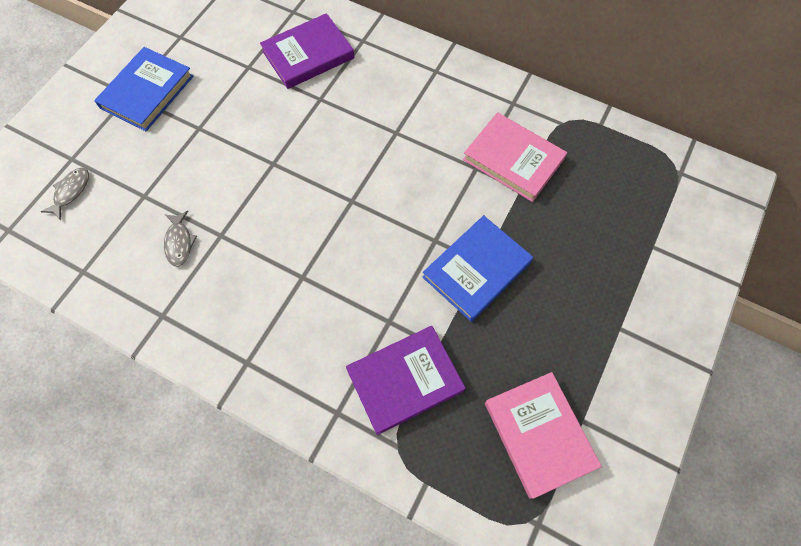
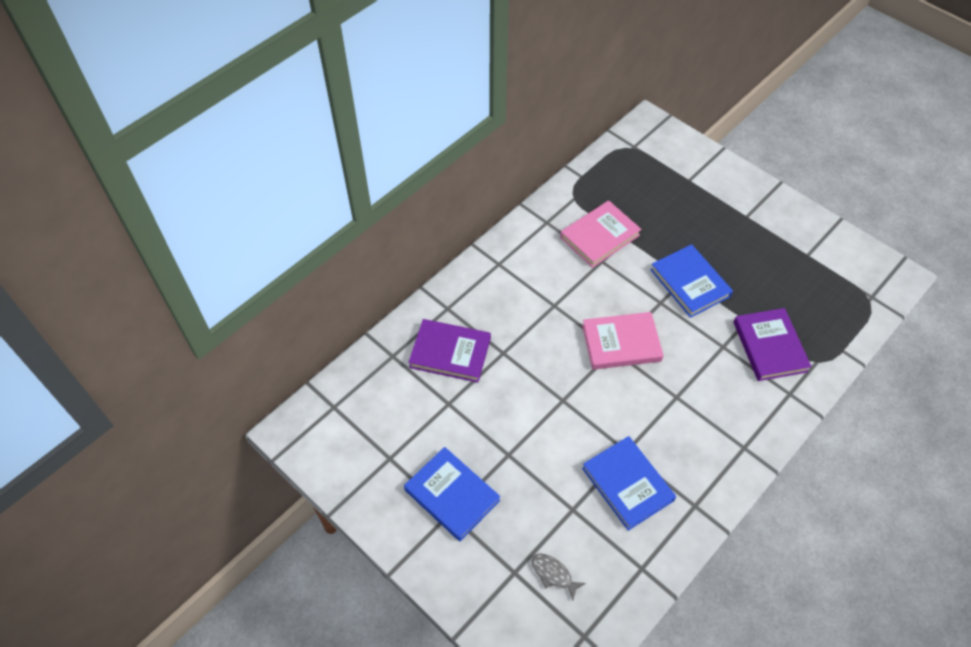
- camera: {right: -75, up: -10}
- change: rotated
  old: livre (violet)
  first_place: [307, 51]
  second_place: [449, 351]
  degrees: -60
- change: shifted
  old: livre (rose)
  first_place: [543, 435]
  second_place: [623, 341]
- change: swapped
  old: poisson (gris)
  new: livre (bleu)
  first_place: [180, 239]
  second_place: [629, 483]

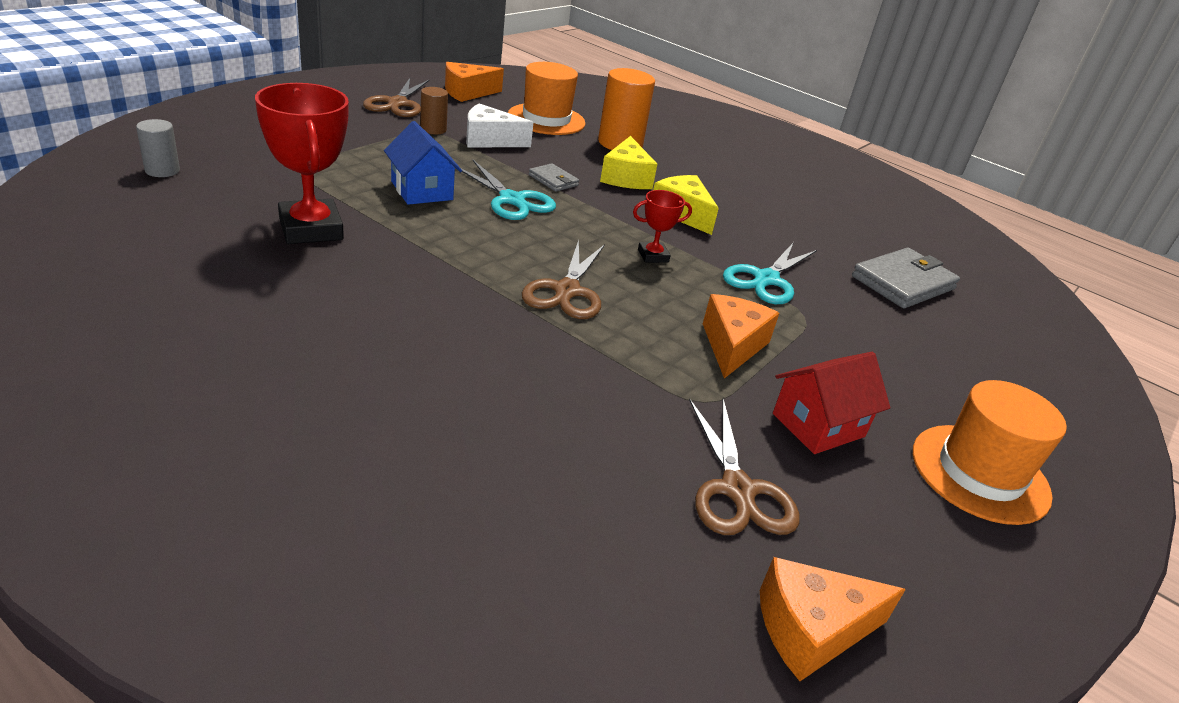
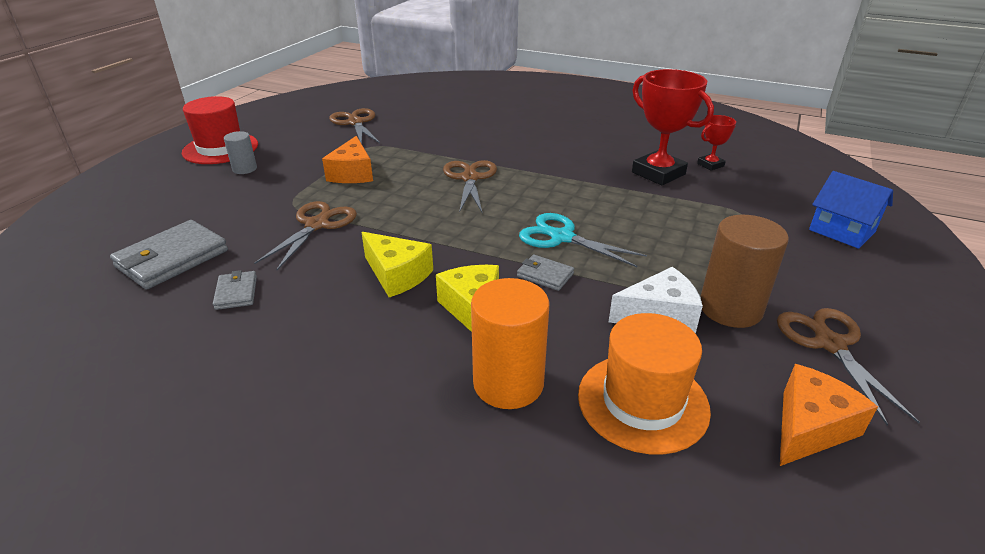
- camera: {right: 170, up: 0}
- change: repainted
  old: chapeau (orange)
  new: chapeau (rouge)
  first_place: [990, 452]
  second_place: [220, 130]
- change: new
  new: portefeuille (gris)
  second_place: [235, 290]
- change: shifted
  old: cylindre (gris)
  first_place: [158, 148]
  second_place: [240, 152]
- change: repainted
  old: ciseaux (turquoise)
  new: ciseaux (marron)
  first_place: [770, 273]
  second_place: [305, 235]
- change: shifted
  old: trophée (rouge)
  first_place: [662, 226]
  second_place: [716, 143]
- change: scaled
  old: cylindre (marron)
  first_place: [434, 110]
  second_place: [745, 271]
  factor: 1.83
- change: shifted
  old: maison (bleu)
  first_place: [423, 163]
  second_place: [851, 210]
- change: gone
  old: fromage (orange)
  first_place: [833, 619]
- change: gone
  old: maison (rouge)
  first_place: [831, 403]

################

WHAT YOU SHOULD DO – Every line above should be transcribed exactly, though no image should be carried over.

RESULT BELOW –
- camera: {right: -75, up: -10}
- change: rotated
  old: livre (violet)
  first_place: [307, 51]
  second_place: [449, 351]
  degrees: -60
- change: shifted
  old: livre (rose)
  first_place: [543, 435]
  second_place: [623, 341]
- change: swapped
  old: poisson (gris)
  new: livre (bleu)
  first_place: [180, 239]
  second_place: [629, 483]

- camera: {right: 170, up: 0}
- change: repainted
  old: chapeau (orange)
  new: chapeau (rouge)
  first_place: [990, 452]
  second_place: [220, 130]
- change: new
  new: portefeuille (gris)
  second_place: [235, 290]
- change: shifted
  old: cylindre (gris)
  first_place: [158, 148]
  second_place: [240, 152]
- change: repainted
  old: ciseaux (turquoise)
  new: ciseaux (marron)
  first_place: [770, 273]
  second_place: [305, 235]
- change: shifted
  old: trophée (rouge)
  first_place: [662, 226]
  second_place: [716, 143]
- change: scaled
  old: cylindre (marron)
  first_place: [434, 110]
  second_place: [745, 271]
  factor: 1.83
- change: shifted
  old: maison (bleu)
  first_place: [423, 163]
  second_place: [851, 210]
- change: gone
  old: fromage (orange)
  first_place: [833, 619]
- change: gone
  old: maison (rouge)
  first_place: [831, 403]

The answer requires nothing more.